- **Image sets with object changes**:
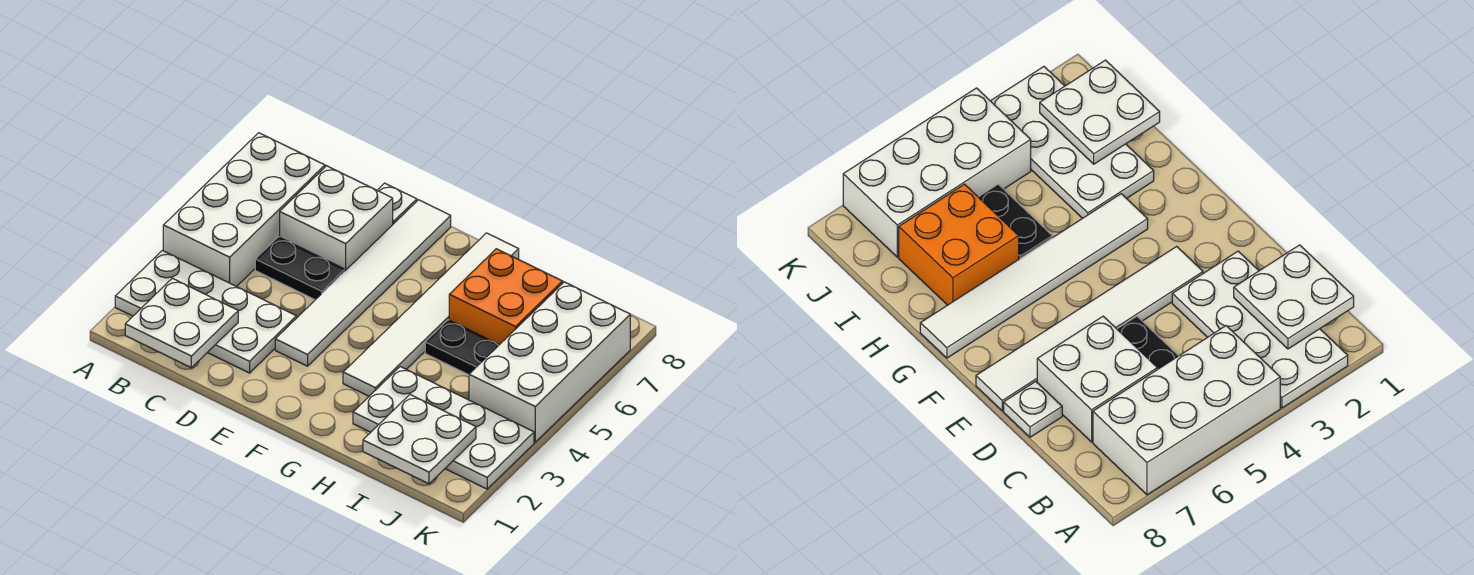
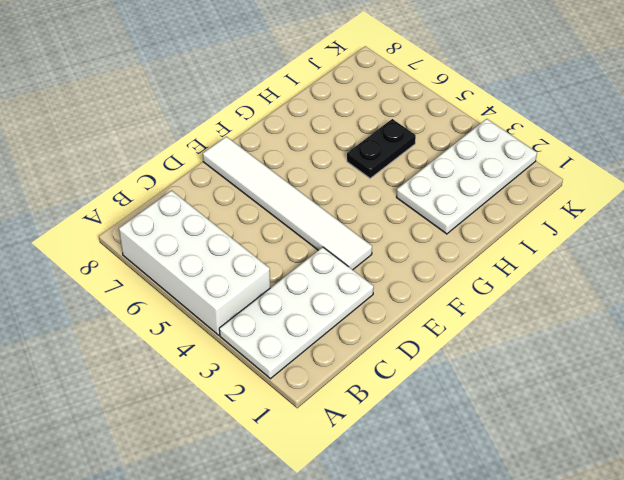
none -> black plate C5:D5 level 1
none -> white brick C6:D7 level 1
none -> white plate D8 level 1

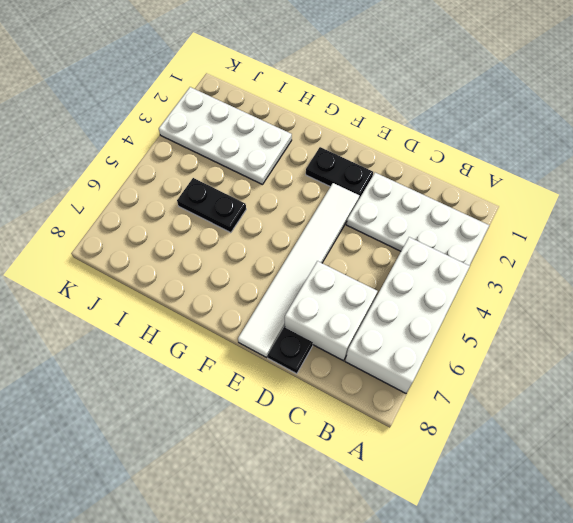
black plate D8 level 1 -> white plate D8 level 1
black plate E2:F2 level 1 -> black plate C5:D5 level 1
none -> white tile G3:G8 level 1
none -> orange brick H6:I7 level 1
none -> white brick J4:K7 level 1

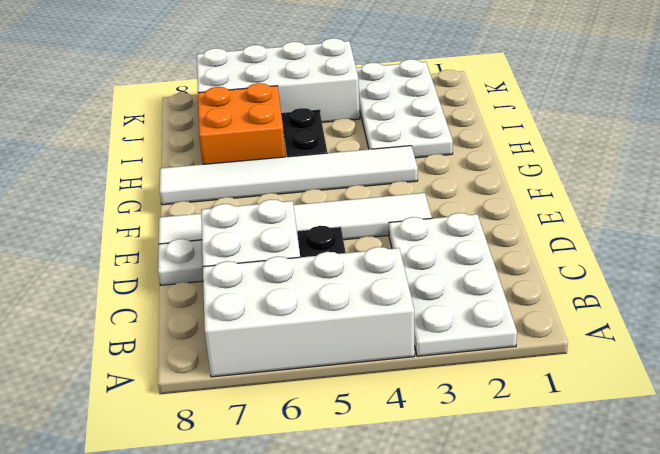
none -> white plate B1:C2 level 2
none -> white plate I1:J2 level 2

- **Exercise instructions**: Leave out the pictures and set down all of the data exactly.

- **Task response**:
none -> black plate C5:D5 level 1
none -> white brick C6:D7 level 1
none -> white plate D8 level 1

black plate D8 level 1 -> white plate D8 level 1
black plate E2:F2 level 1 -> black plate C5:D5 level 1
none -> white tile G3:G8 level 1
none -> orange brick H6:I7 level 1
none -> white brick J4:K7 level 1

none -> white plate B1:C2 level 2
none -> white plate I1:J2 level 2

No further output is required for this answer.